EXERCISE -> Only the pictures are dropped; the lines of the material that follow are returned exactly.

GIVEN INFORMATION ->
* * * *

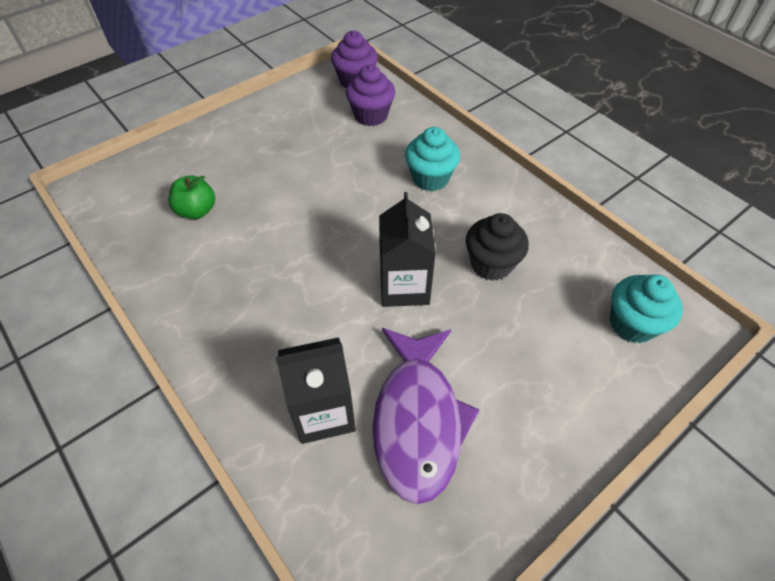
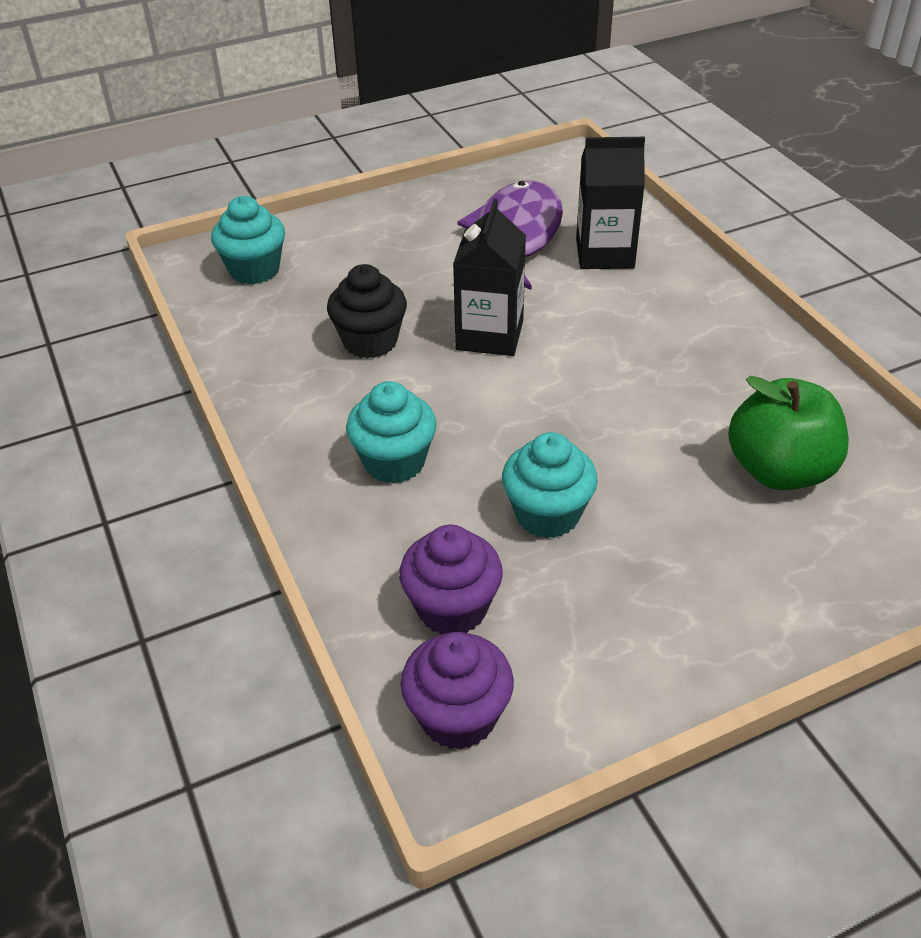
camera: 165 degrees left, 10 degrees down
(197, 211) = (779, 470): green apple -> green apple, size x1.61
(334, 163) = (547, 514): none -> turquoise cupcake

* * * *

ANSWER FOR THIS EXERCISE ->
camera: 165 degrees left, 10 degrees down
(197, 211) = (779, 470): green apple -> green apple, size x1.61
(334, 163) = (547, 514): none -> turquoise cupcake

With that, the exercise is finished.